#### EXERCISE REQUIREMENTS:
Check every line of the entries for the string "plate" and return the ones that contain it.
===== TASK INPUTS
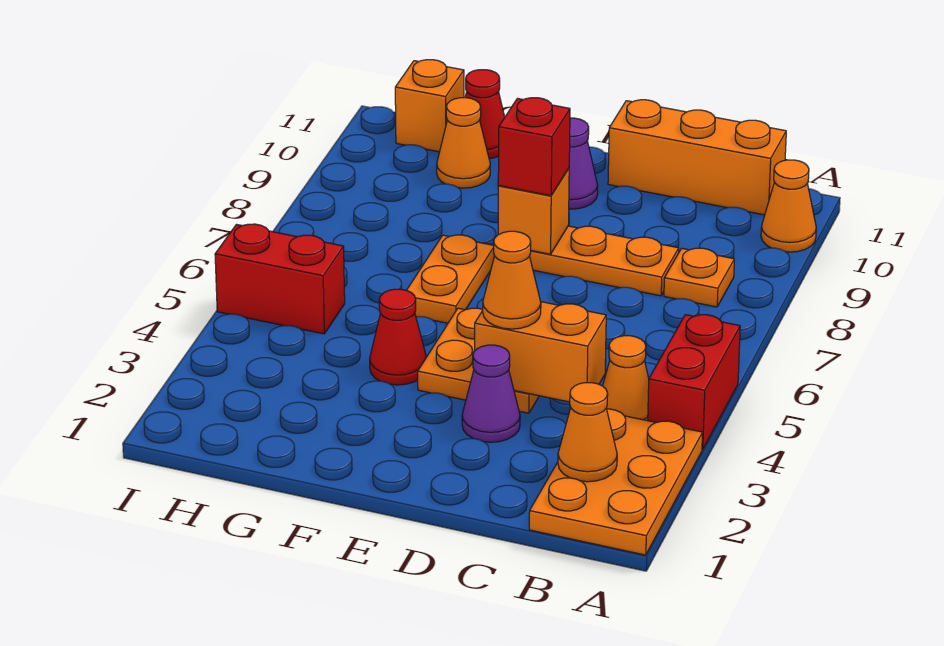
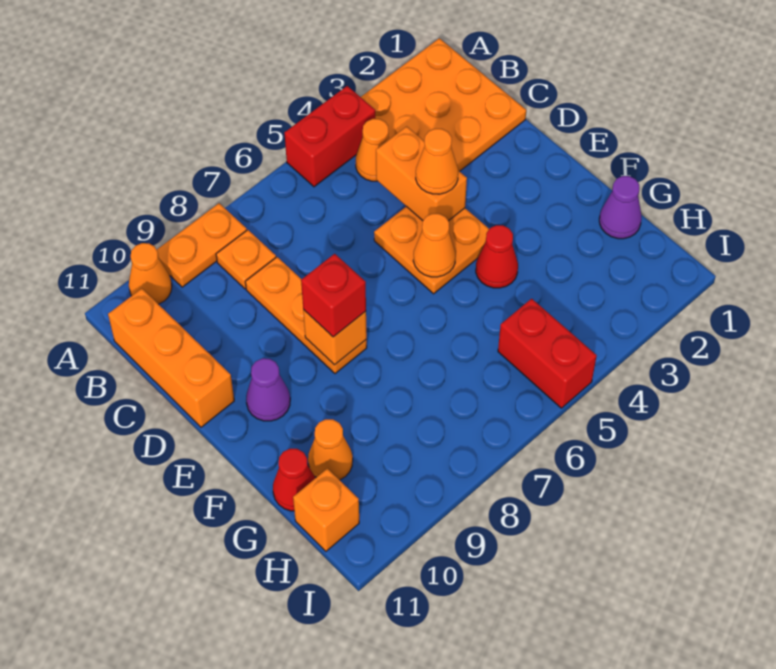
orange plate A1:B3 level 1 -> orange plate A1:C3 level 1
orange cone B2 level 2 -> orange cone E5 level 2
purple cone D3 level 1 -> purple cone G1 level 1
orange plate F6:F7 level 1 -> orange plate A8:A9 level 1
==========
===== TASK INPUTS
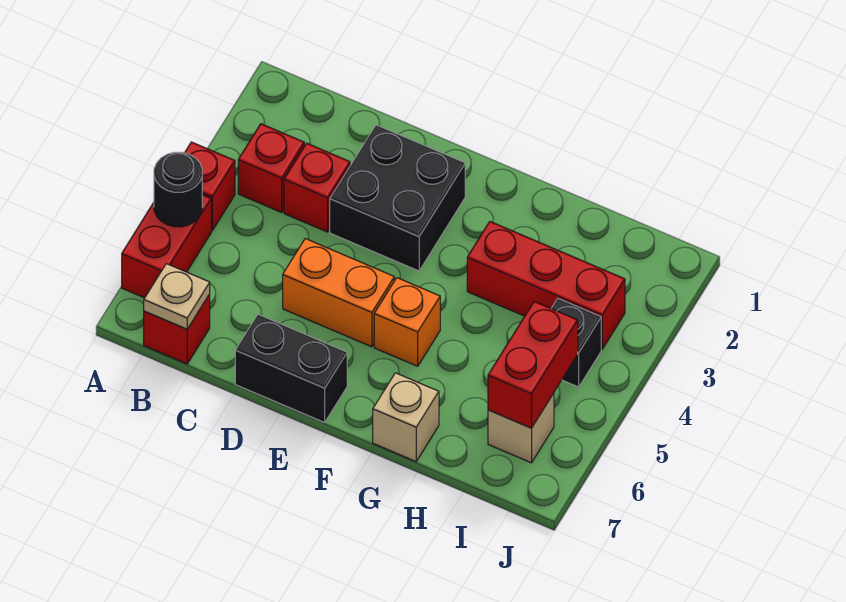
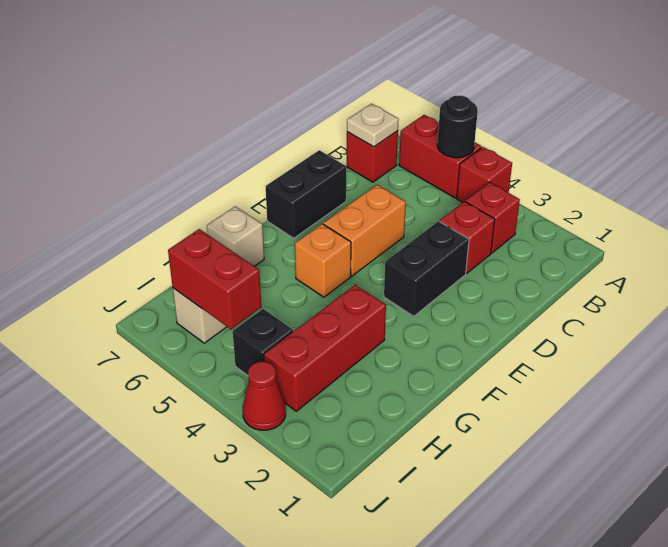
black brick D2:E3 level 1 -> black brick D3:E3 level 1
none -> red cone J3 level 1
==========
===== TASK INPUTS
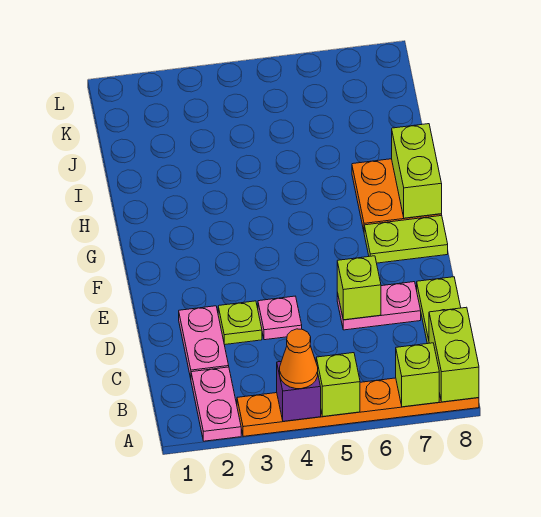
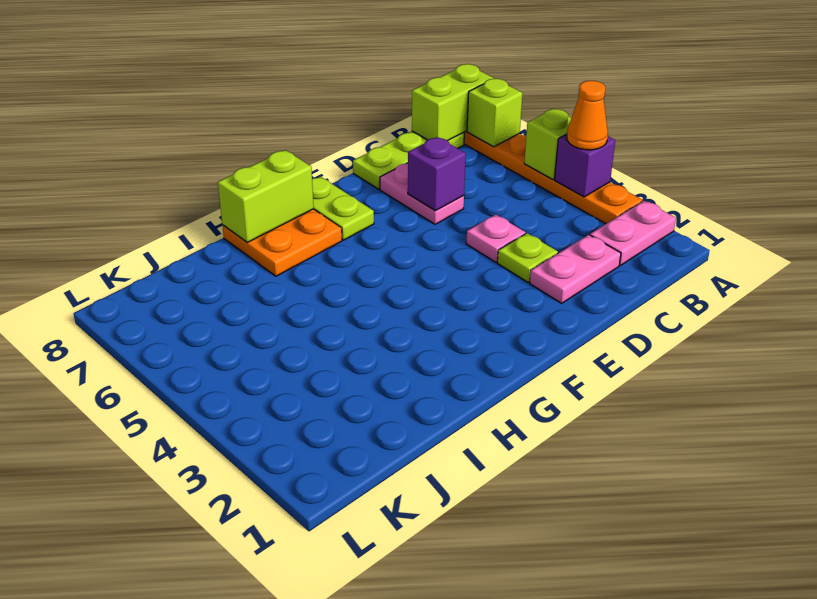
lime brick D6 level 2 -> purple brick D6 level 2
==========
#### EXERCISE RESPONSE:
orange plate A1:B3 level 1 -> orange plate A1:C3 level 1
orange plate F6:F7 level 1 -> orange plate A8:A9 level 1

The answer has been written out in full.